#### [Data for the task]
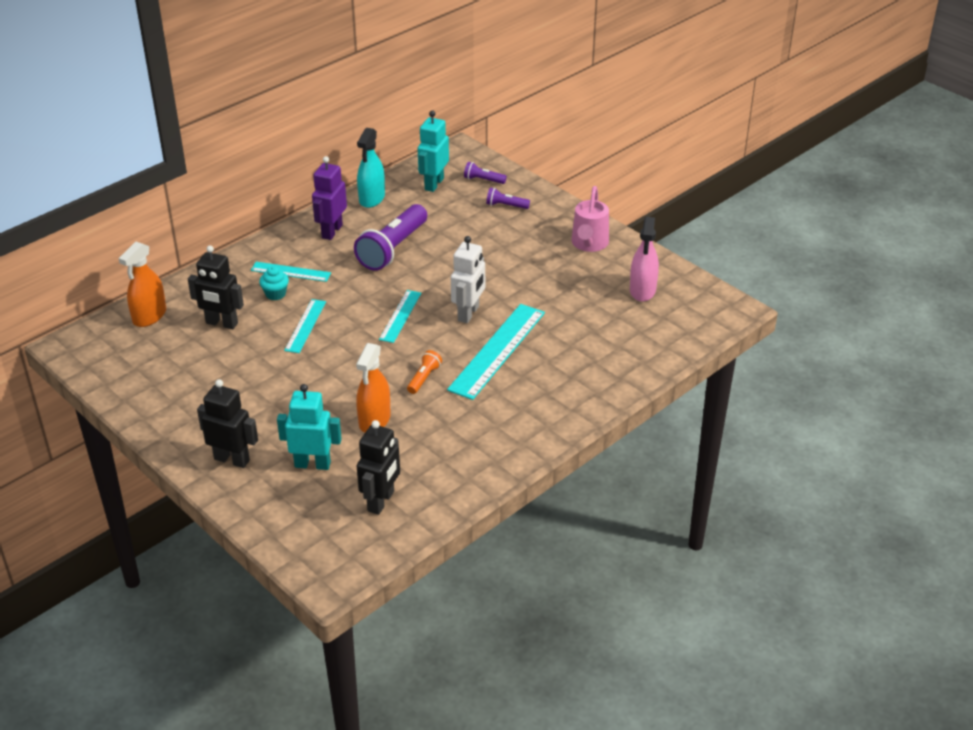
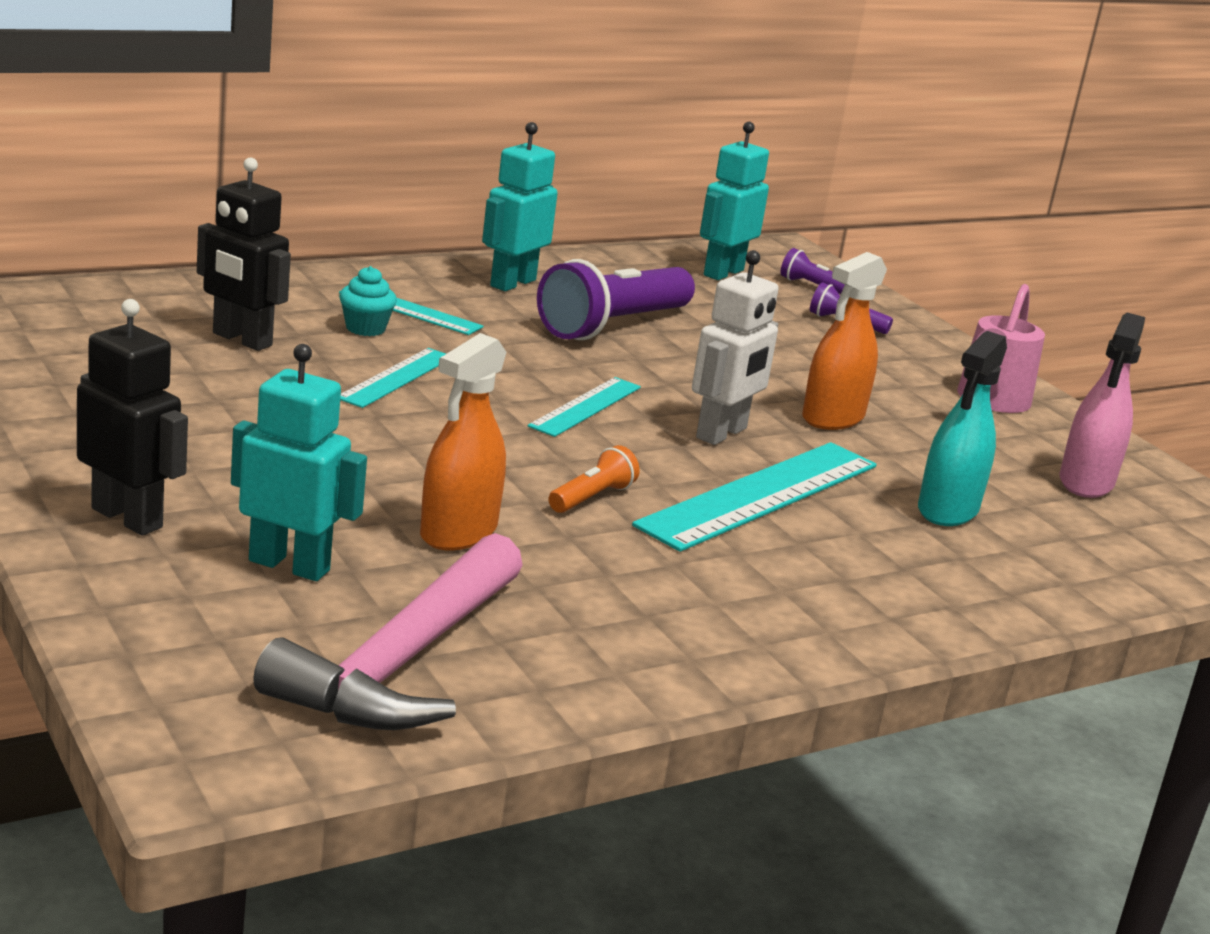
camera: 10 degrees right, 15 degrees down
(149, 316) = (118, 302): orange spray bottle -> orange spray bottle (833, 417)
(331, 231) = (512, 283): purple robot -> turquoise robot
(372, 198) = (604, 264): turquoise spray bottle -> turquoise spray bottle (948, 510)
(381, 501) = (403, 661): black robot -> pink hammer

#### [Assigned task]
Reproduce every entry word for word, but skip any pictures.

#### [Solved problem]
camera: 10 degrees right, 15 degrees down
(149, 316) = (118, 302): orange spray bottle -> orange spray bottle (833, 417)
(331, 231) = (512, 283): purple robot -> turquoise robot
(372, 198) = (604, 264): turquoise spray bottle -> turquoise spray bottle (948, 510)
(381, 501) = (403, 661): black robot -> pink hammer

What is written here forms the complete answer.